* _Exercise requirements_
Through the end of the data below, output every line exactly, beginning with the line that contains "(563, 254) = (115, 389): none -> grey cone".

Object transformation records:
↓

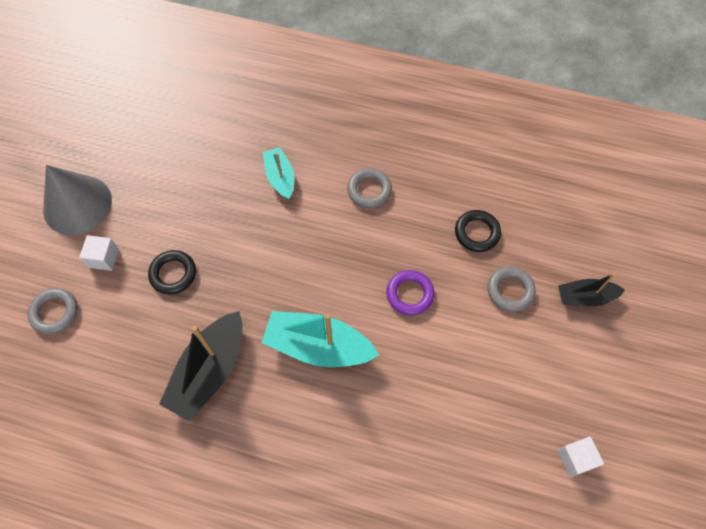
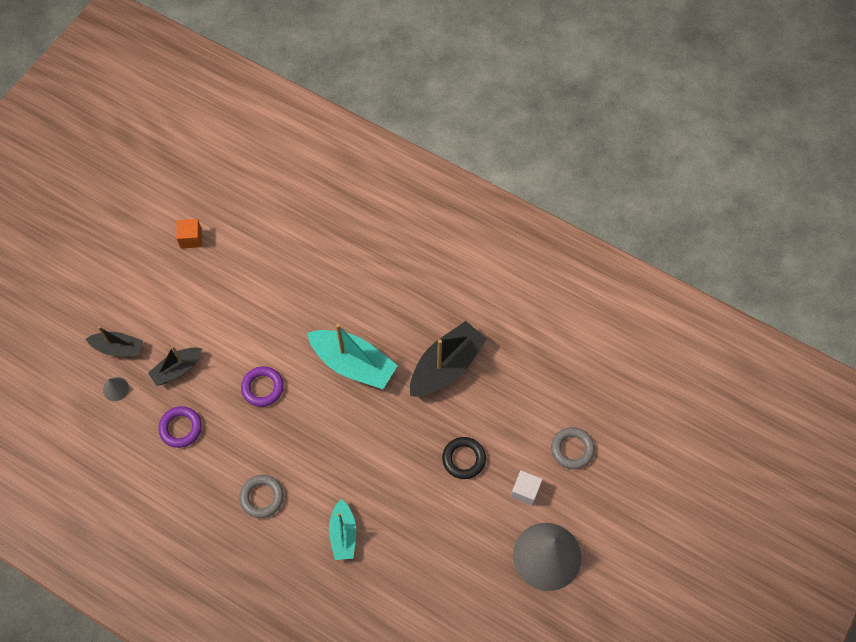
camera: 165 degrees left, 0 degrees up
(477, 233) = (181, 428): black ring -> purple ring
(510, 290) = (177, 369): grey ring -> black boat
(563, 254) = (115, 389): none -> grey cone
(575, 458) = (191, 238): white cube -> orange cube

↑

* _Result of the task_
(563, 254) = (115, 389): none -> grey cone
(575, 458) = (191, 238): white cube -> orange cube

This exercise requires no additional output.